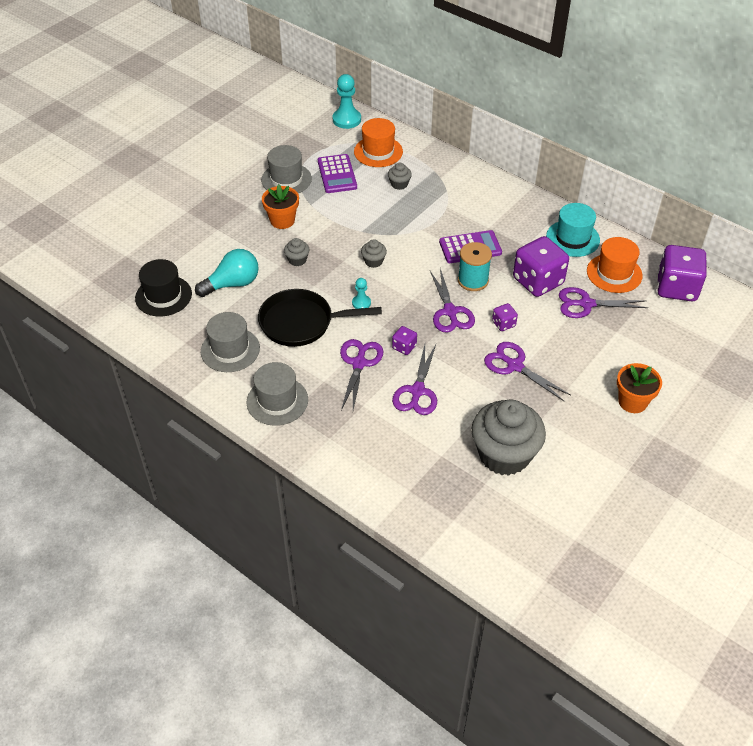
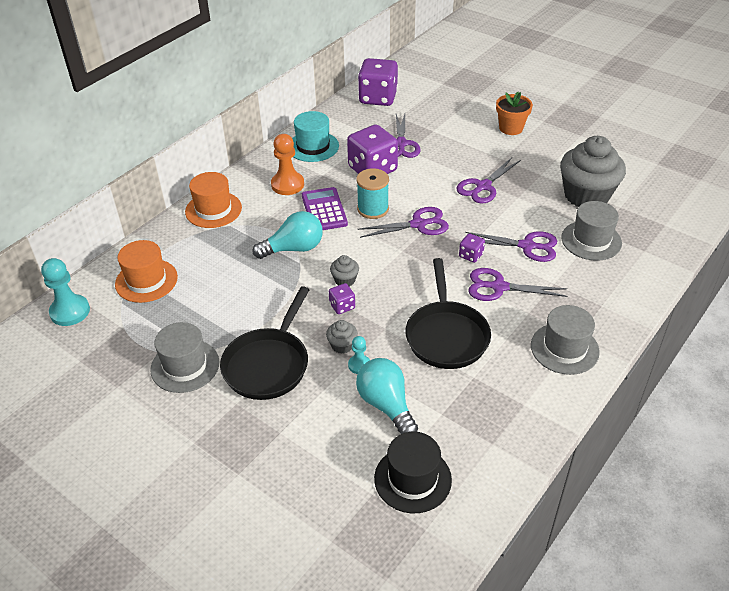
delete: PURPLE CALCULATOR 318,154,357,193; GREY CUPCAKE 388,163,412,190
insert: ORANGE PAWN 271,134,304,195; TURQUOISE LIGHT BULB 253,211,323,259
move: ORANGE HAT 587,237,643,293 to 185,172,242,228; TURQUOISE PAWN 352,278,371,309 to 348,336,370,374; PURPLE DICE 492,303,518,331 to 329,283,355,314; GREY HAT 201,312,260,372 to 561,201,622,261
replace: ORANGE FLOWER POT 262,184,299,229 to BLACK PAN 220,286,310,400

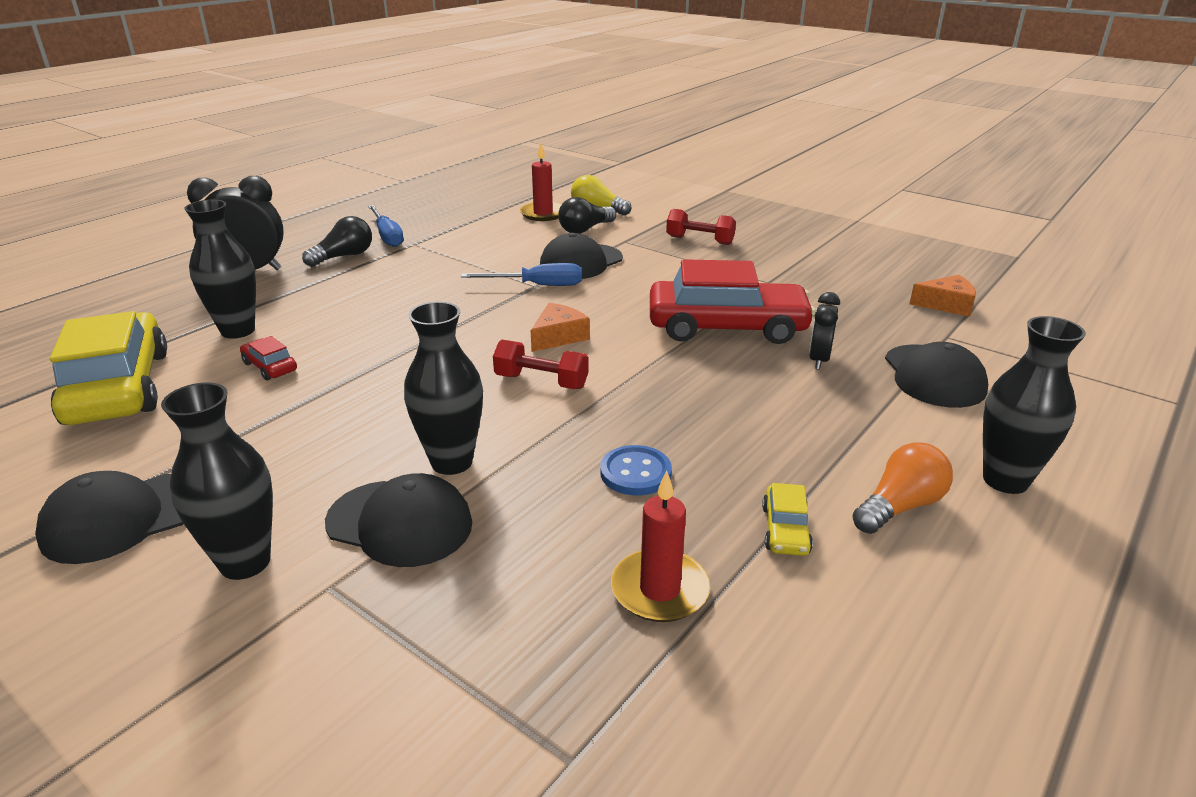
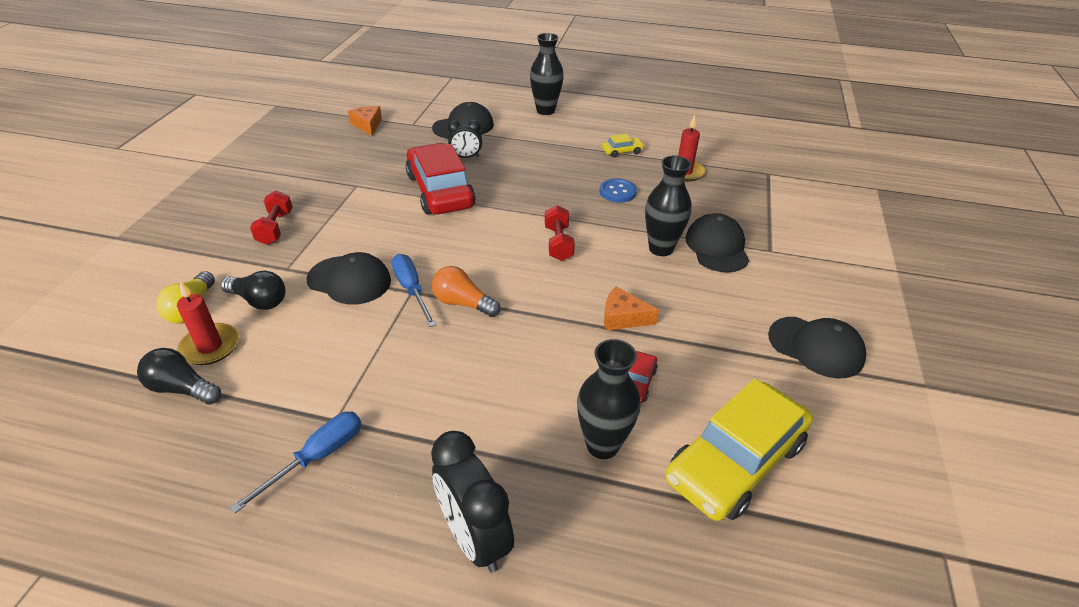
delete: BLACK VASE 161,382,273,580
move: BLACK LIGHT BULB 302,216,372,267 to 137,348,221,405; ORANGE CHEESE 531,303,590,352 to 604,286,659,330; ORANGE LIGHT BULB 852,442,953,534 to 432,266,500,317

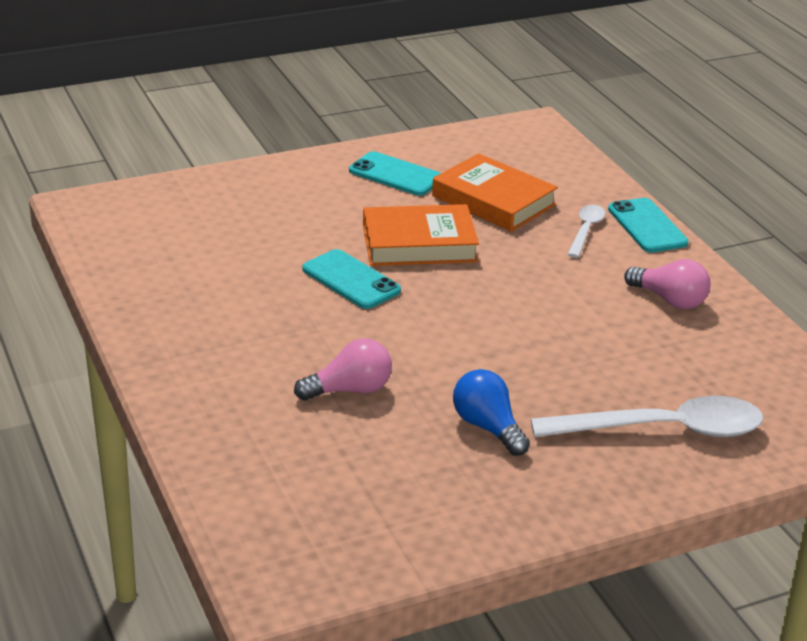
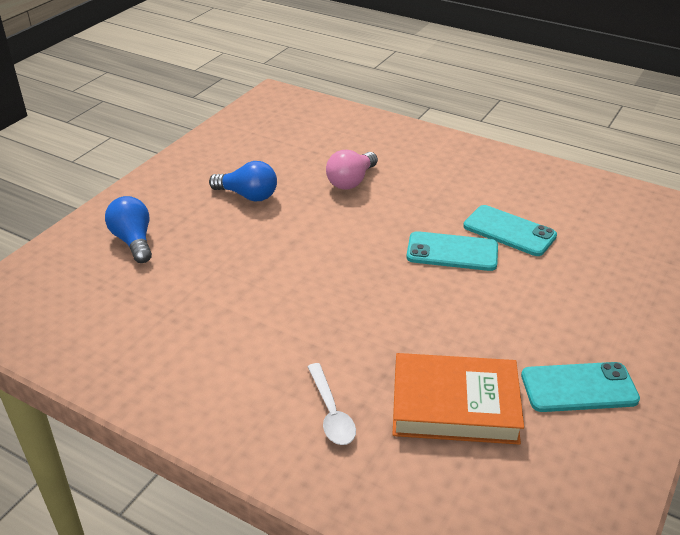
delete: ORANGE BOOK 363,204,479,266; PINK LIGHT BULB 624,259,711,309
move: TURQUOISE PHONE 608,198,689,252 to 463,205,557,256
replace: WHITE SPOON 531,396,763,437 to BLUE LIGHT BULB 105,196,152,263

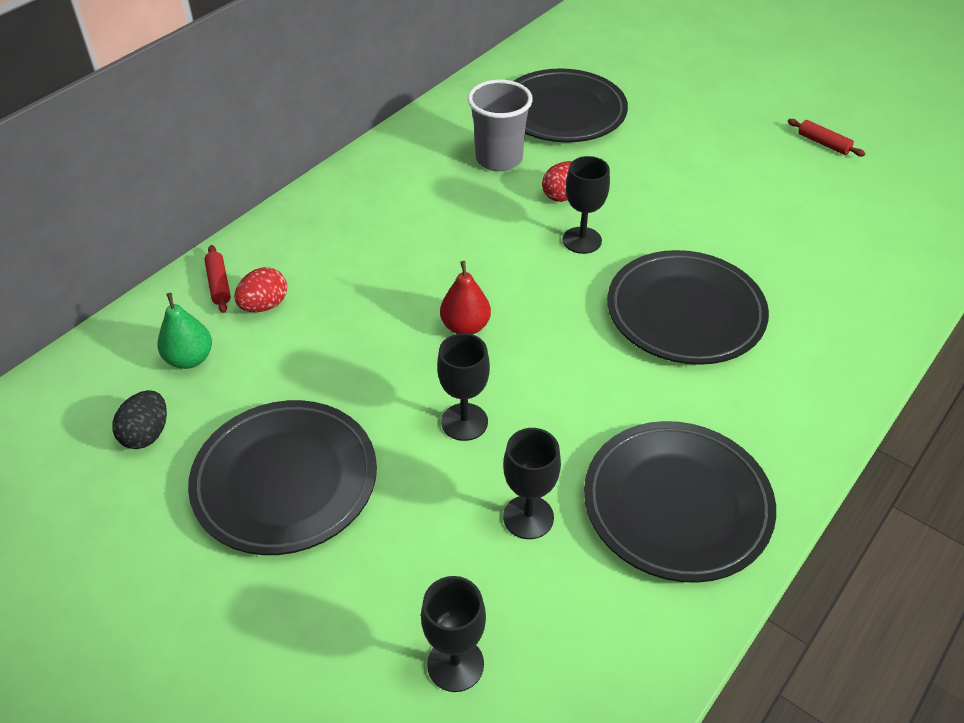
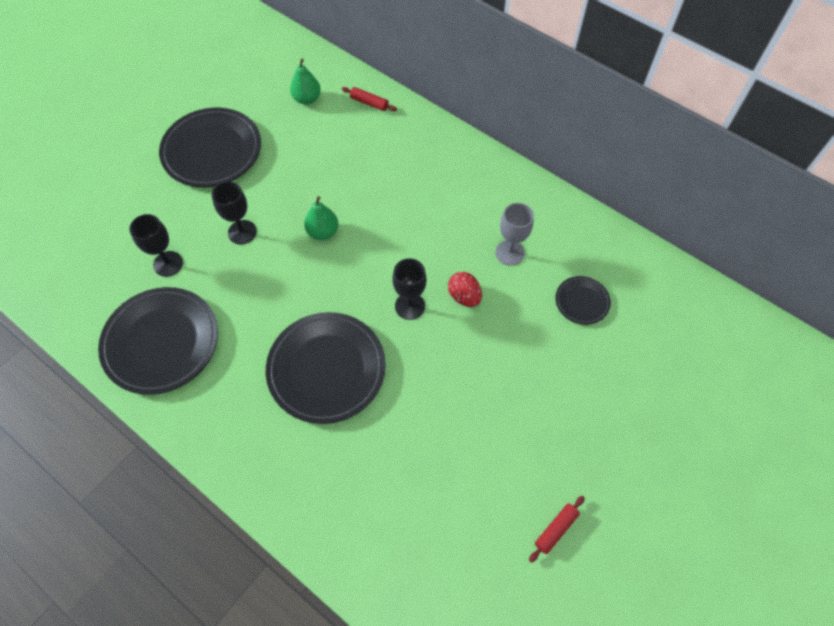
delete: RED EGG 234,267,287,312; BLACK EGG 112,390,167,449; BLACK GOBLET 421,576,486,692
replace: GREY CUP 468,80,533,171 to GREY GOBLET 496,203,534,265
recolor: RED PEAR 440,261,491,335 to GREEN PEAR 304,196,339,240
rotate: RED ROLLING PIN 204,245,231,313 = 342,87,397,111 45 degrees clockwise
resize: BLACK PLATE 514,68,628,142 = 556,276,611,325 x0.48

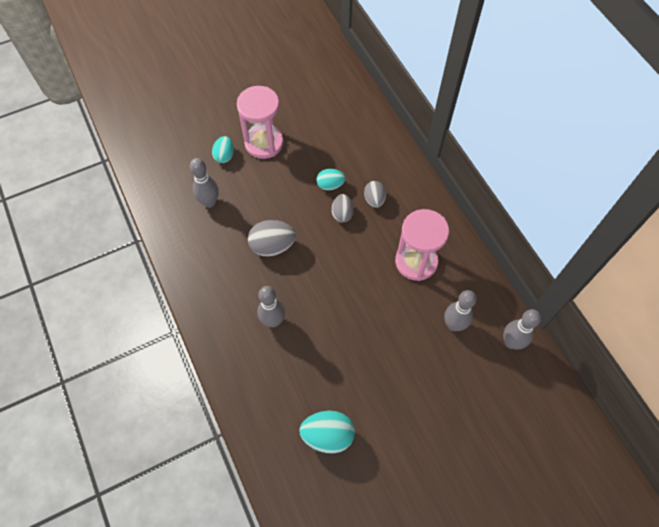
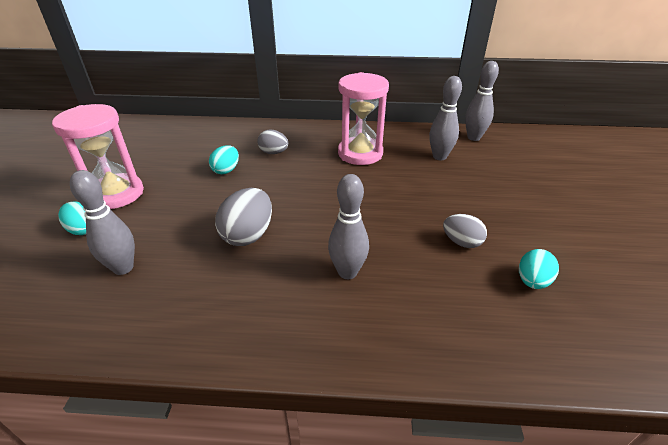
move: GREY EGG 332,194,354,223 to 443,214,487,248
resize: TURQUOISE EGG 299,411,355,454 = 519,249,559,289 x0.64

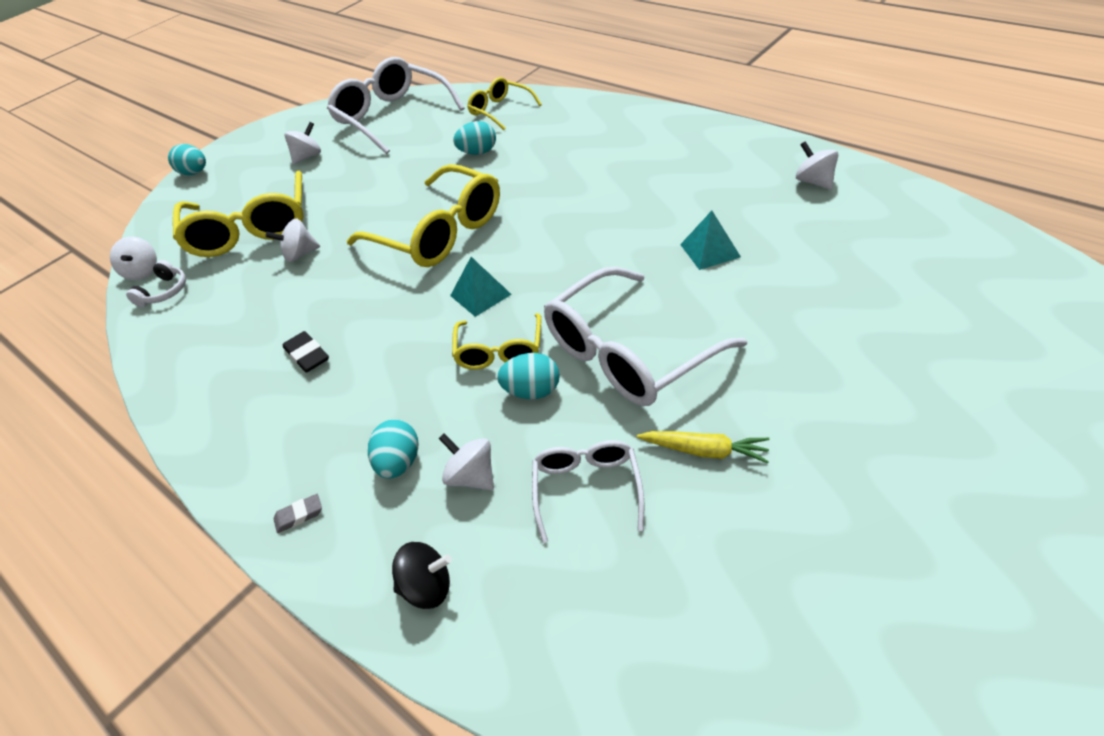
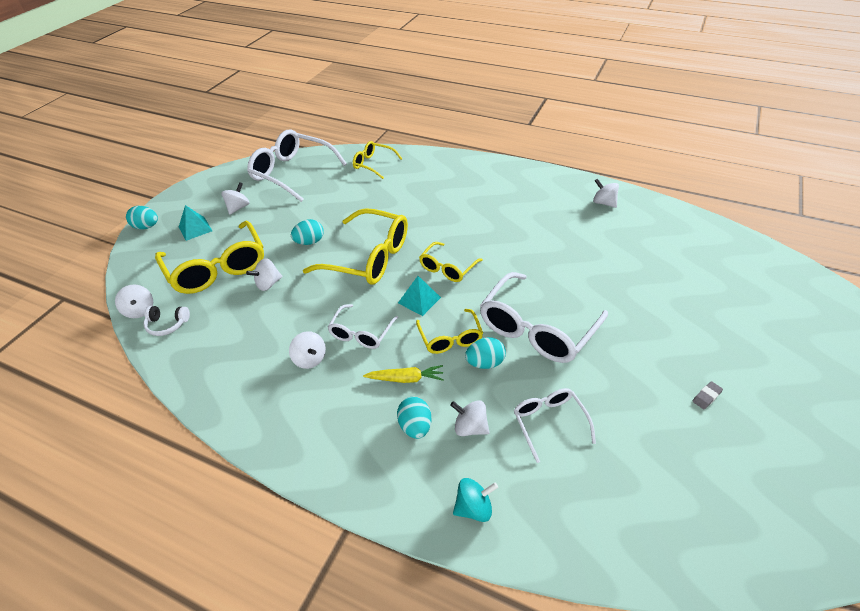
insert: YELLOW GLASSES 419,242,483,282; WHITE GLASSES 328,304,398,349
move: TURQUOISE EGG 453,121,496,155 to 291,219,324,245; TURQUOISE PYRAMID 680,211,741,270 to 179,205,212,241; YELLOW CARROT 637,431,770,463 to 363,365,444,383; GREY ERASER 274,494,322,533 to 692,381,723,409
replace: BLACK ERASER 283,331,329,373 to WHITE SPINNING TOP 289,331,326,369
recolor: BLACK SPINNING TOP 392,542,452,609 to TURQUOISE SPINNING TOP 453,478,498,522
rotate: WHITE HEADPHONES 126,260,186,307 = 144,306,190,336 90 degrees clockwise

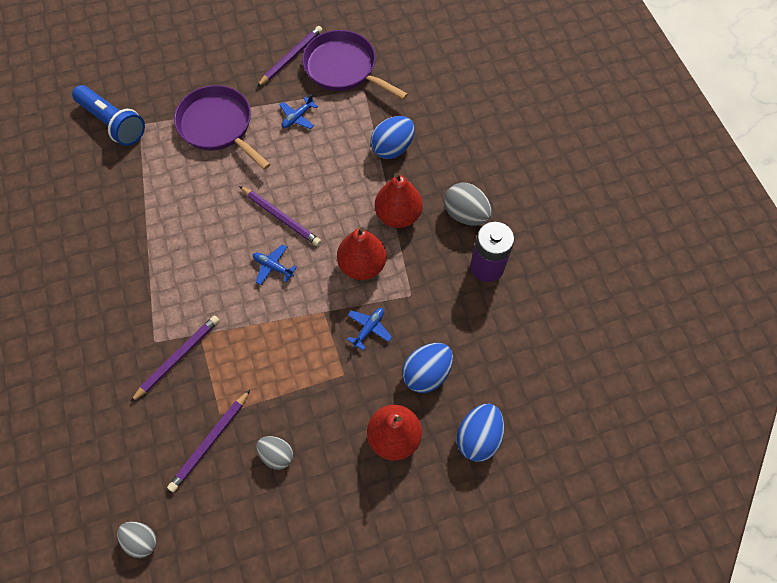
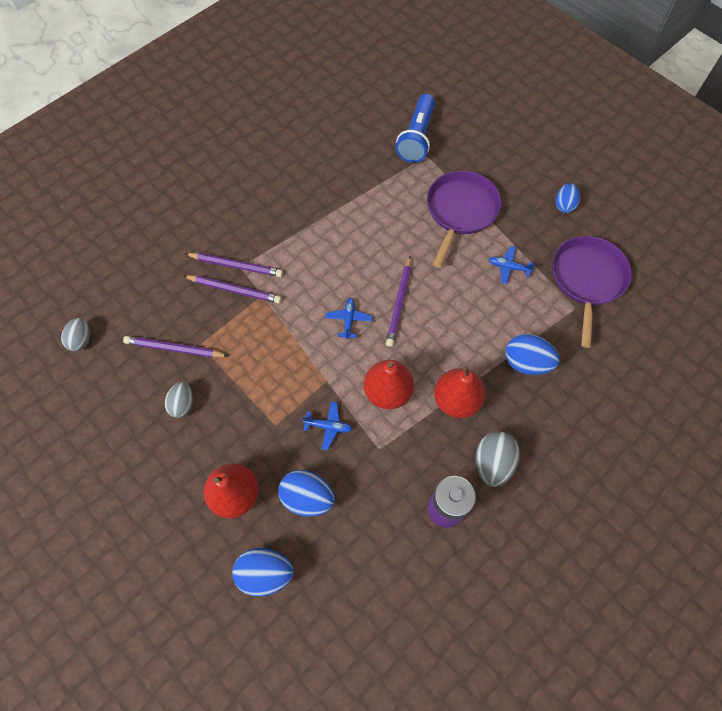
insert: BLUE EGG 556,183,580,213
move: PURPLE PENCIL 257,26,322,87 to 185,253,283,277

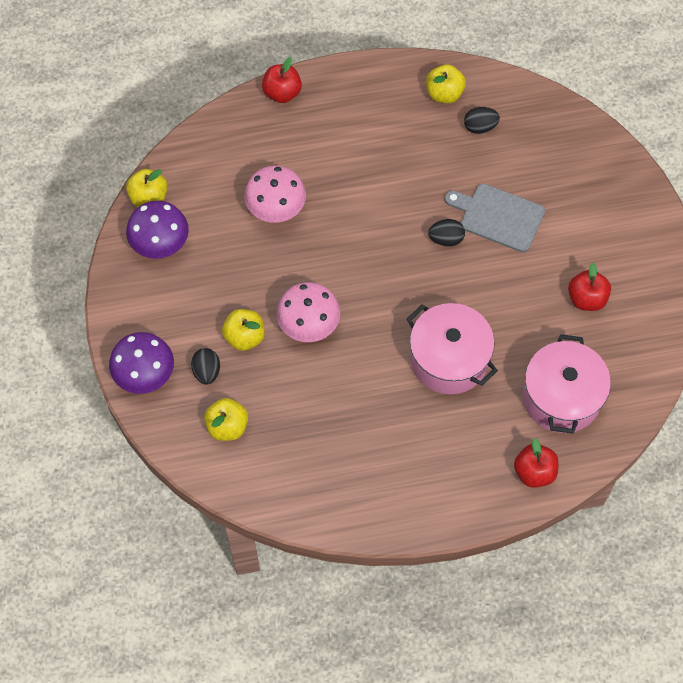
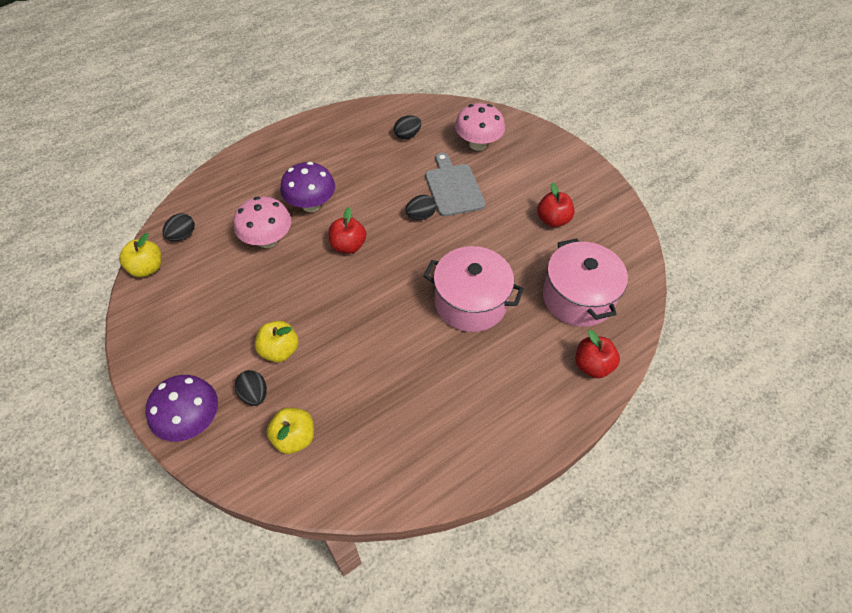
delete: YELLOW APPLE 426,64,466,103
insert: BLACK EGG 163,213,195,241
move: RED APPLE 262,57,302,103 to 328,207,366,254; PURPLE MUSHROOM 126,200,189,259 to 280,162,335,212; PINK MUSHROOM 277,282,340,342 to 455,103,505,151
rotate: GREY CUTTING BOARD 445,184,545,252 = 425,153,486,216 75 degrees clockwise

* [ACTIVITY]: Could you copy, exactly and with no pictures, each line from the first one above to the line holding "move: ORANGE HAT"?

* [TASK RESULT]:
delete: PURPLE CALCULATOR 318,154,357,193; GREY CUPCAKE 388,163,412,190
insert: ORANGE PAWN 271,134,304,195; TURQUOISE LIGHT BULB 253,211,323,259
move: ORANGE HAT 587,237,643,293 to 185,172,242,228; TURQUOISE PAWN 352,278,371,309 to 348,336,370,374; PURPLE DICE 492,303,518,331 to 329,283,355,314; GREY HAT 201,312,260,372 to 561,201,622,261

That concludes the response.